THE RECORDS:
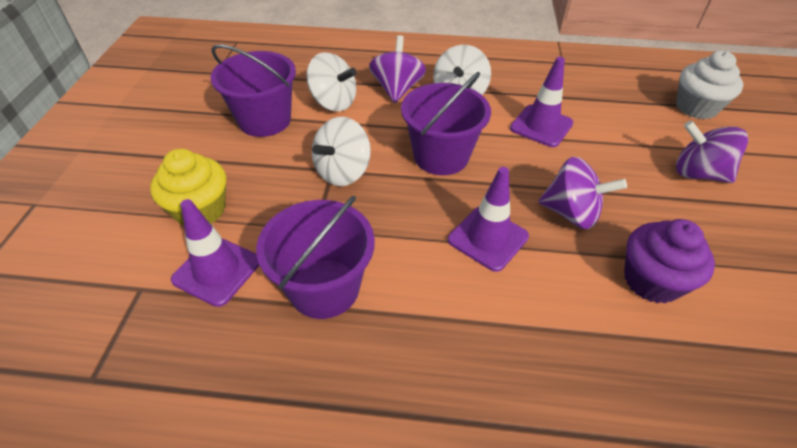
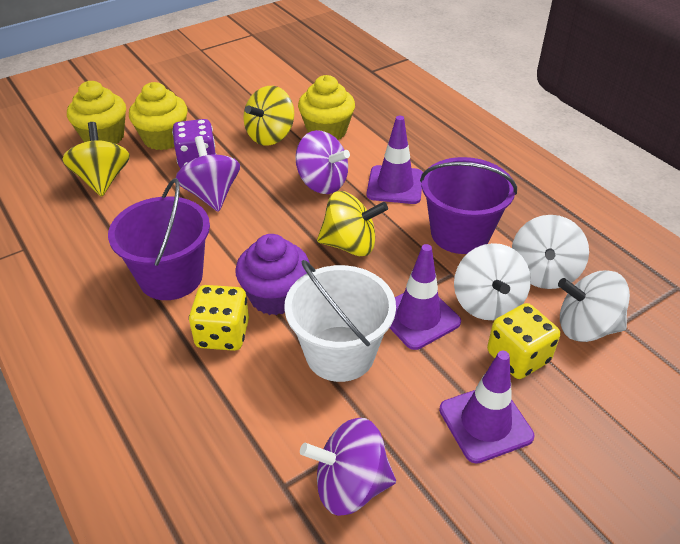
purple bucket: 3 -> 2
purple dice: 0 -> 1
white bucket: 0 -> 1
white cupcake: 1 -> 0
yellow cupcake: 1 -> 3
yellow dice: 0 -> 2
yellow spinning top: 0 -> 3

--

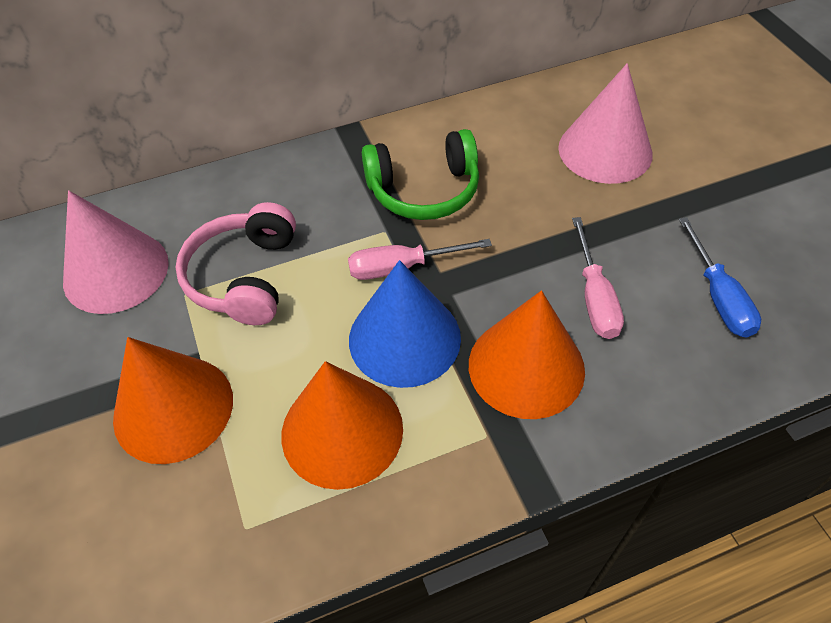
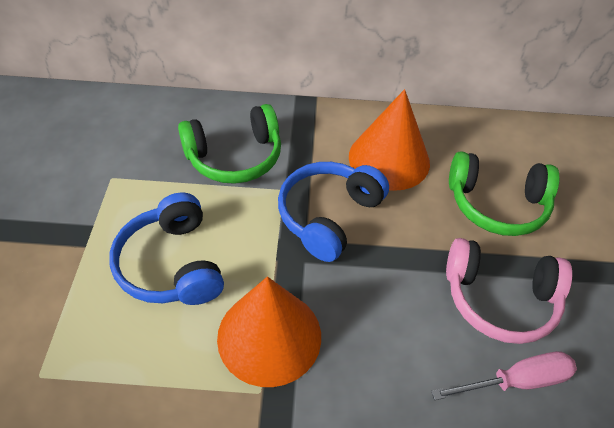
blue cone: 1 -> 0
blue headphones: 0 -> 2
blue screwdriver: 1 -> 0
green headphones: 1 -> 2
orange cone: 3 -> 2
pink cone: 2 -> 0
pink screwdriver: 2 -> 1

* * *

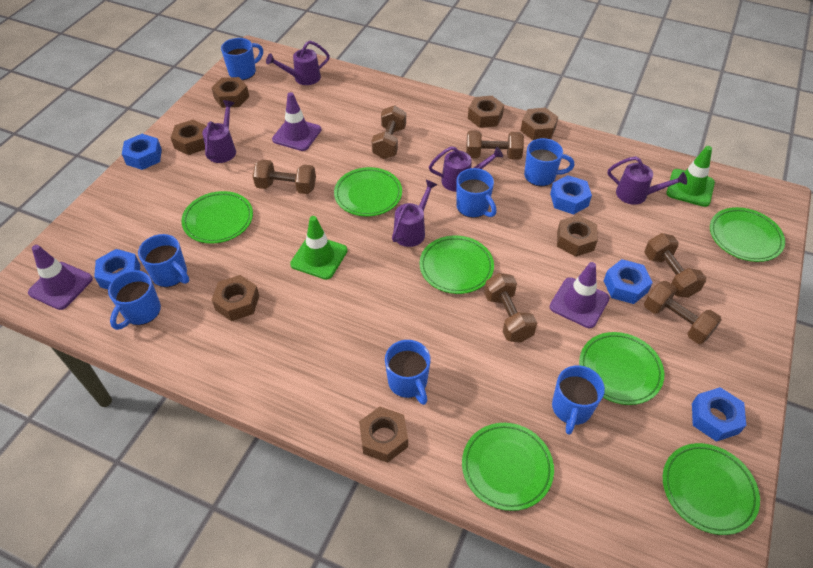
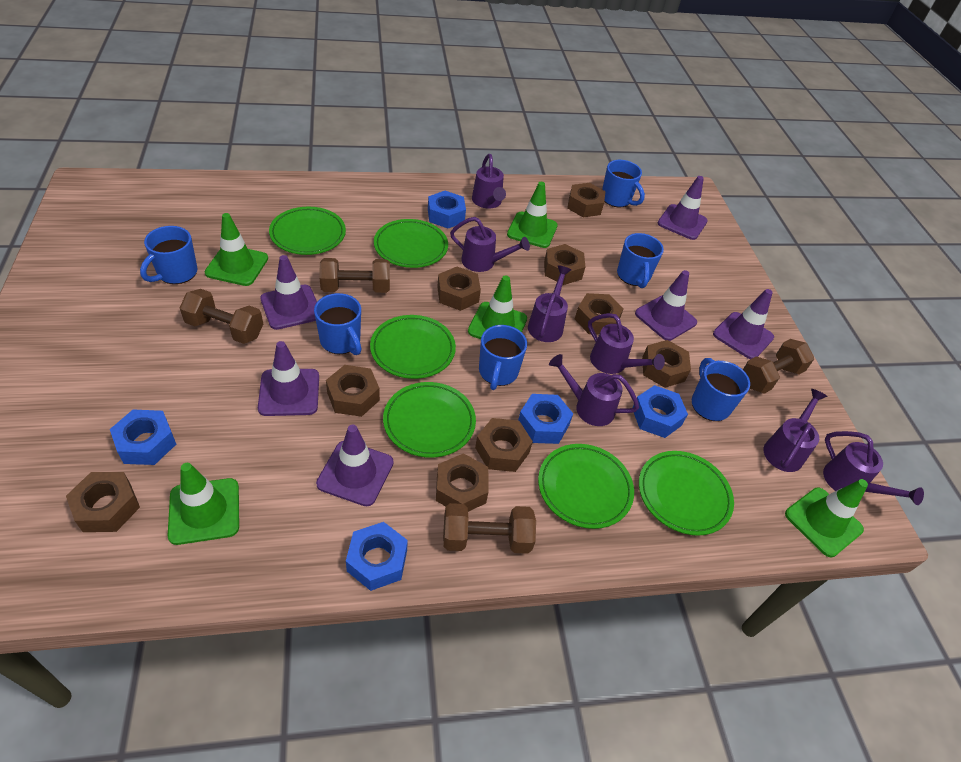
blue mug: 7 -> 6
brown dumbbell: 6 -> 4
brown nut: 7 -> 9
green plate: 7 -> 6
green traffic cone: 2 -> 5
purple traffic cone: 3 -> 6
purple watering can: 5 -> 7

YOUR OBJECTIVE: Show the lines of the listing above with "headphones".

ANSWER FOR THIS EXERCISE:
blue headphones: 0 -> 2
green headphones: 1 -> 2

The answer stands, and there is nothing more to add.